> [Problem description]:
The answer must be an exact copy of the lines from the one with "U2 pin DIS: N010 -> N015" through the final line below, with no pictures and nothing else.

> [Records]:
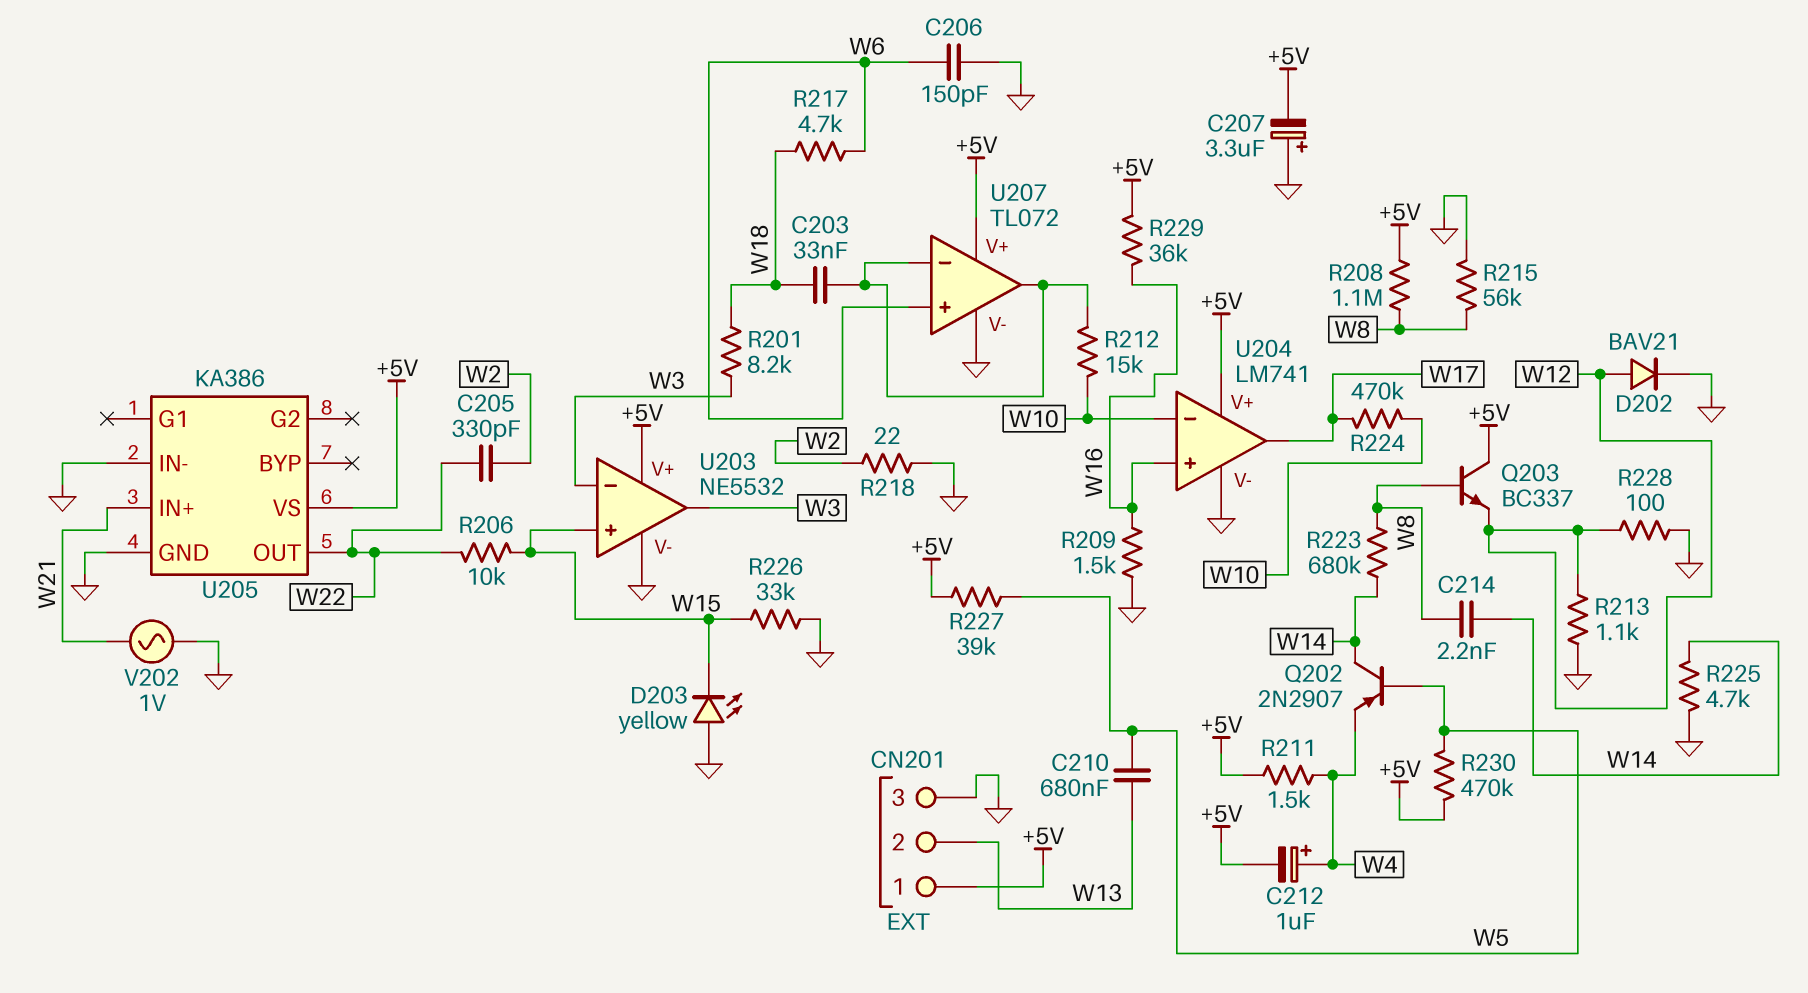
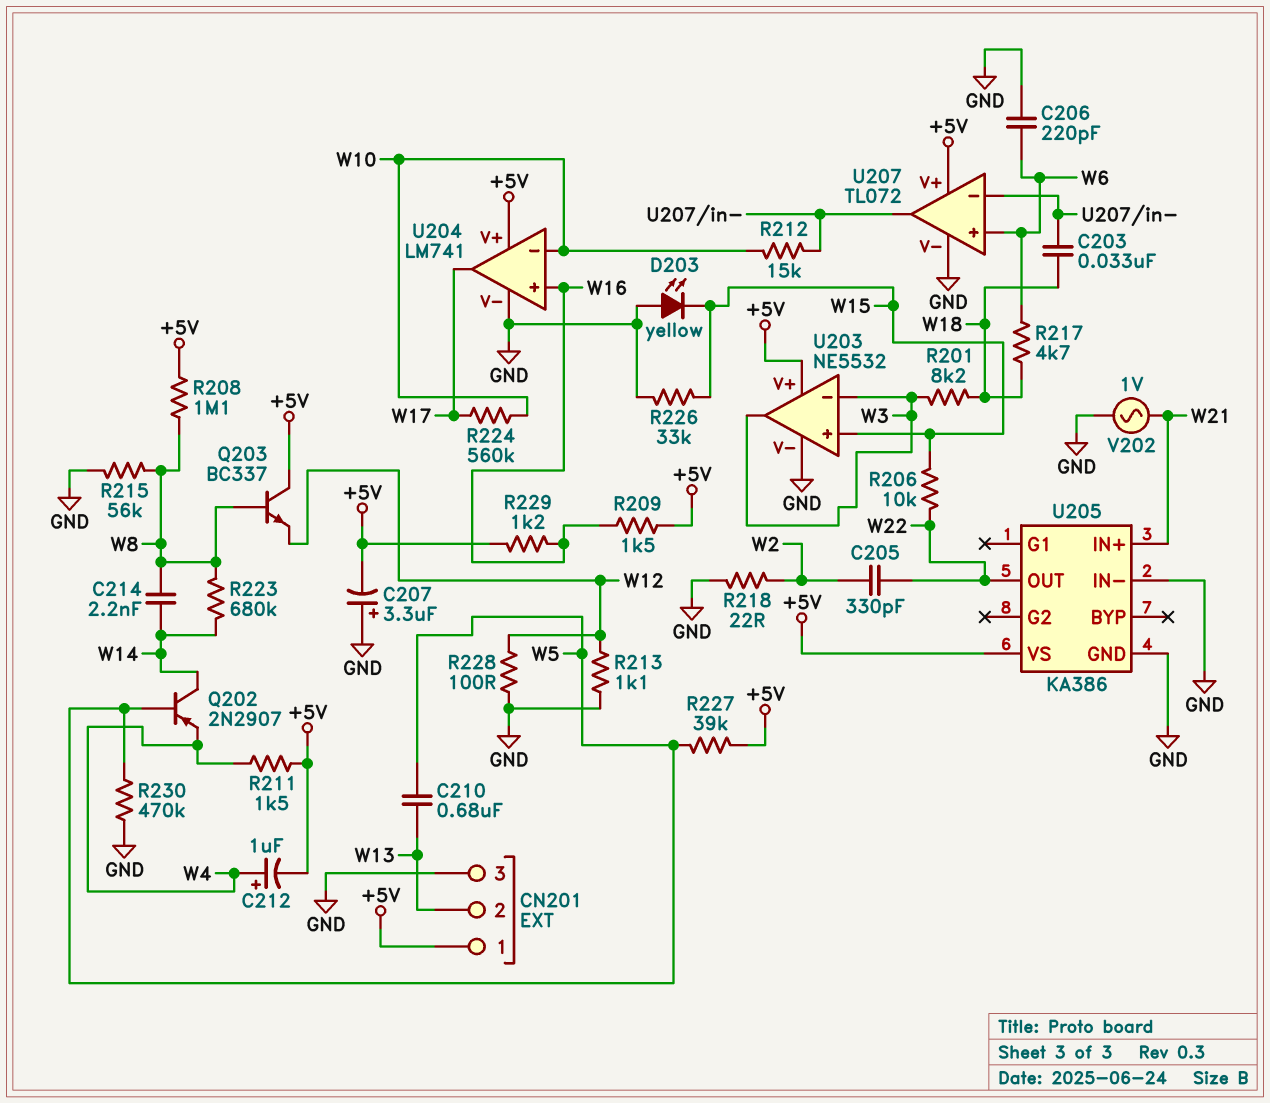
C206: 150pF (GND, W6) -> 220pF (GND, W6)
D202: diode BAV21 (A W12, K GND) -> none
R209: 1.5k (GND, W16) -> 1.5k (+5V, W16)
R224: 470k (W10, W17) -> 560k (W10, W17)
R225: 4.7k (GND, W14) -> none
R229: 36k (+5V, W16) -> 1.2k (+5V, W16)
R230: 470k (+5V, W5) -> 470k (GND, W5)

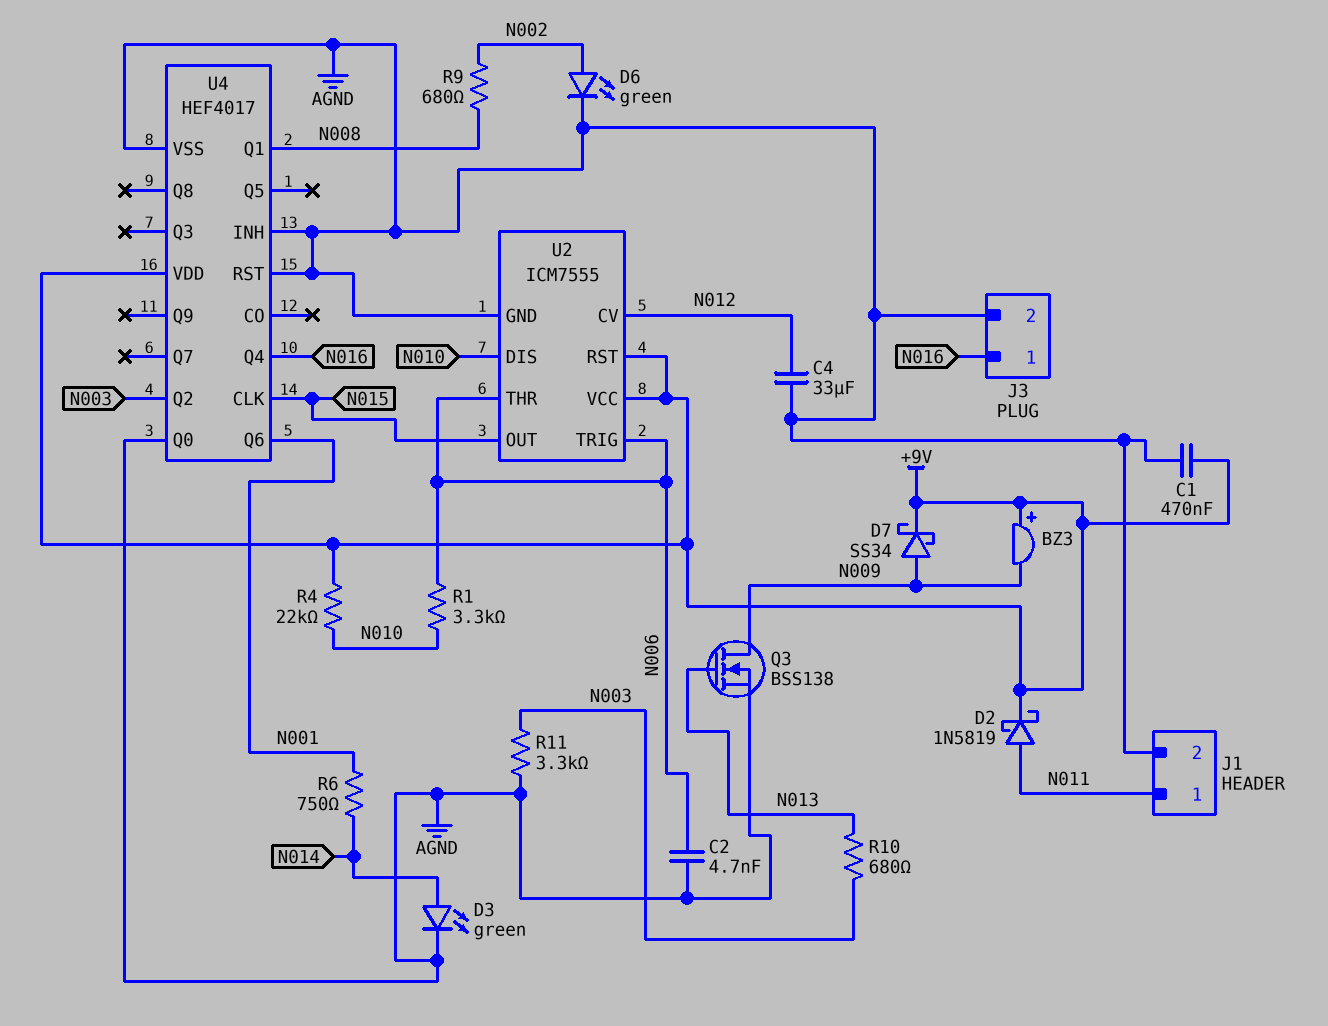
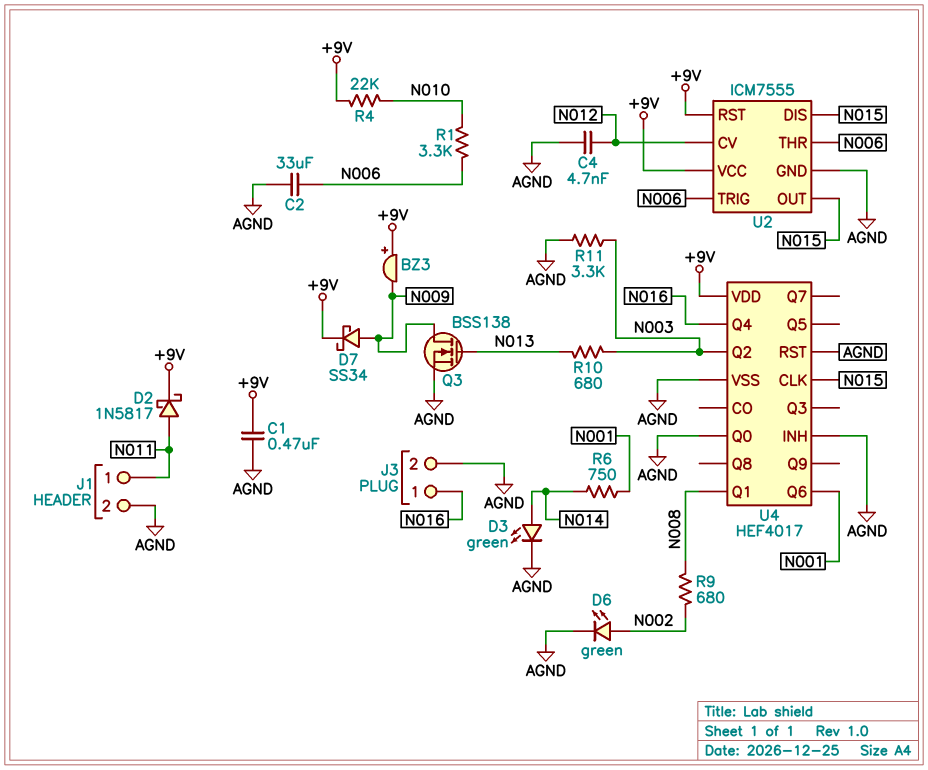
C2: 4.7nF (AGND, N006) -> 33uF (AGND, N006)
C4: 33uF (AGND, N012) -> 4.7nF (AGND, N012)
D2: schottky 1N5819 (A N011, K +9V) -> schottky 1N5817 (A N011, K +9V)
U2 pin DIS: N010 -> N015

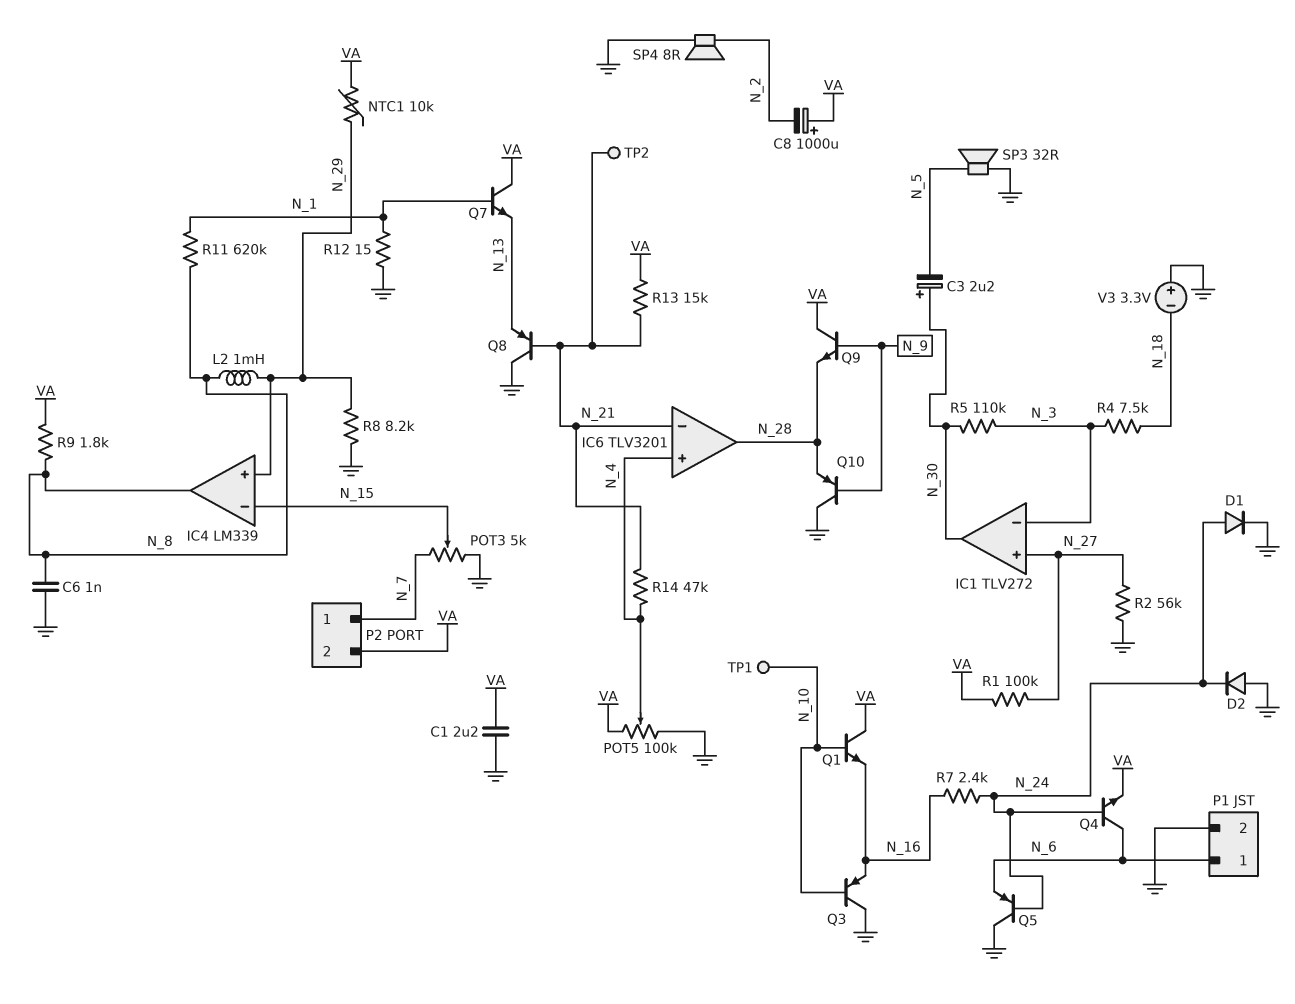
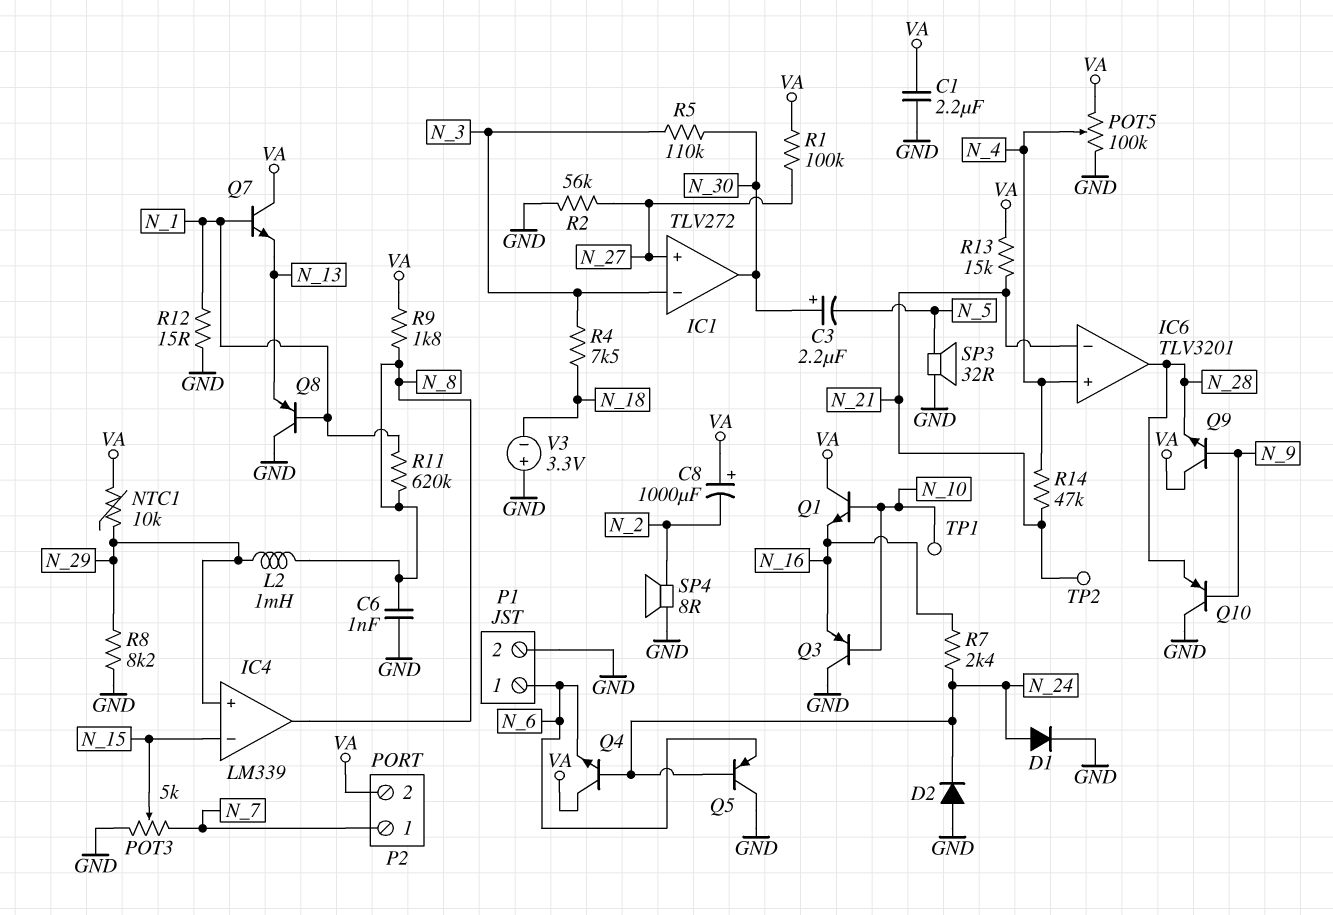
Q4: NPN (B N_24, C N_6, E VA) -> NPN (B N_24, C VA, E N_6)
Q8: PNP (B N_21, C GND, E N_13) -> PNP (B N_1, C GND, E N_13)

> [Response below]:
U2 pin DIS: N010 -> N015

Q4: NPN (B N_24, C N_6, E VA) -> NPN (B N_24, C VA, E N_6)
Q8: PNP (B N_21, C GND, E N_13) -> PNP (B N_1, C GND, E N_13)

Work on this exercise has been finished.